DATASET CONTENT Block Start

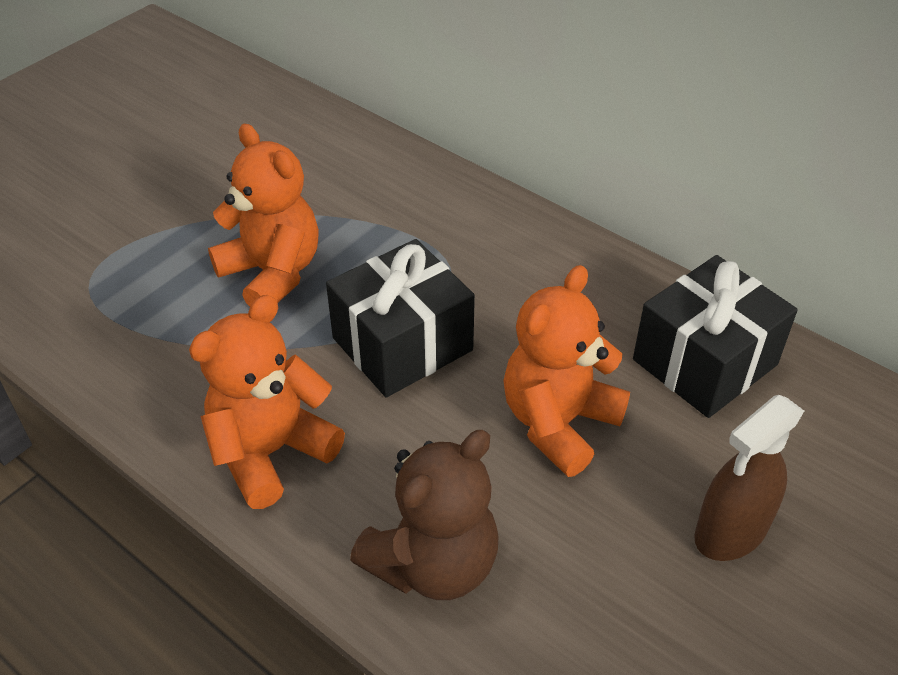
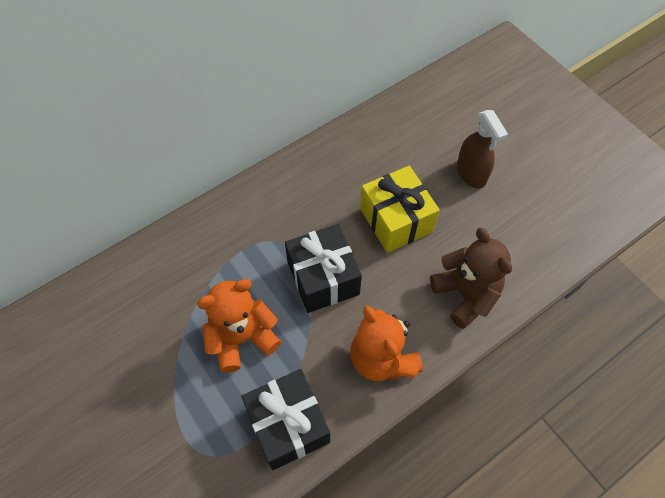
camera: 75 degrees left, 15 degrees up
orange teddy bear [503,265,630,477] -> yellow gift [360,166,440,253]
black gift [633,255,798,418] -> black gift moved to [241,369,330,470]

DATASET CONTENT Block End

TASK DIRECTIONS:
Please write the data out again exactly, but do not carry over the pictures.

EXERCISE RESPONSE:
camera: 75 degrees left, 15 degrees up
orange teddy bear [503,265,630,477] -> yellow gift [360,166,440,253]
black gift [633,255,798,418] -> black gift moved to [241,369,330,470]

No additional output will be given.